= Beginning of Section =
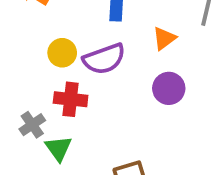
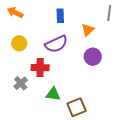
yellow circle: (62, 53) -> (19, 43), moved
green triangle: (58, 148) -> (53, 94), moved, turned -42

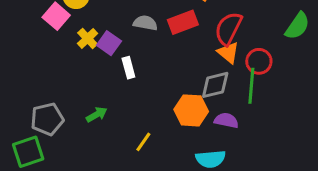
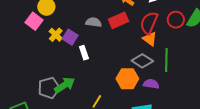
red circle: (259, 61) -> (176, 20), moved
gray diamond: (215, 85) -> (142, 61), turned 50
green arrow: (97, 115) -> (65, 85), size x1.5
gray pentagon: (47, 119) -> (49, 88), moved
= End of Section =
INSTRUCTIONS FOR THE TASK
Nothing but a number should be given: the number of lines in the records that contain the word "gray".

RESULT
2